## ENTRIES SUPPLIED
►

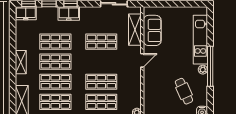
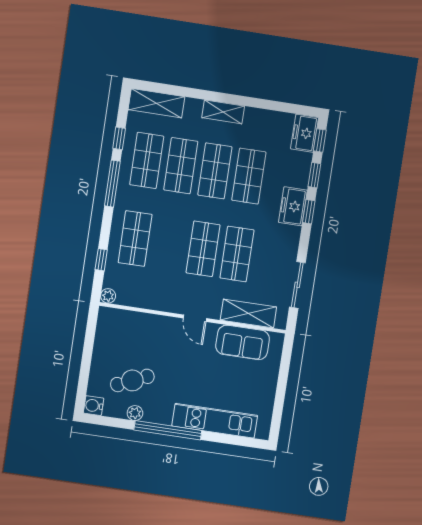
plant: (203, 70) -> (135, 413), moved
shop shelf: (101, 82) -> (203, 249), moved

◄
►

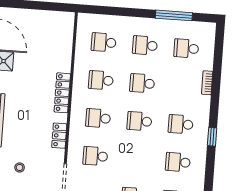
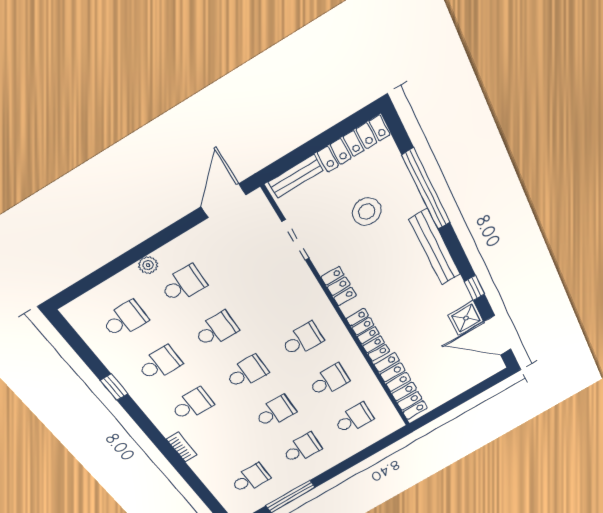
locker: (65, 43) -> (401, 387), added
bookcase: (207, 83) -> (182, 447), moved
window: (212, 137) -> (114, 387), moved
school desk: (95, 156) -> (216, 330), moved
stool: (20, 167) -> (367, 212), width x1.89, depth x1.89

◄

## YOUR OBJECTIVE
Among the entries above, the lines between the ones containing "locker: (65, 43) -> (401, 387), added" and "stool: (20, 167)", inclusive, are to be transcribed exactly. No other line is to be given.

## WRITTEN SOLUTION
locker: (65, 43) -> (401, 387), added
bookcase: (207, 83) -> (182, 447), moved
window: (212, 137) -> (114, 387), moved
school desk: (95, 156) -> (216, 330), moved
stool: (20, 167) -> (367, 212), width x1.89, depth x1.89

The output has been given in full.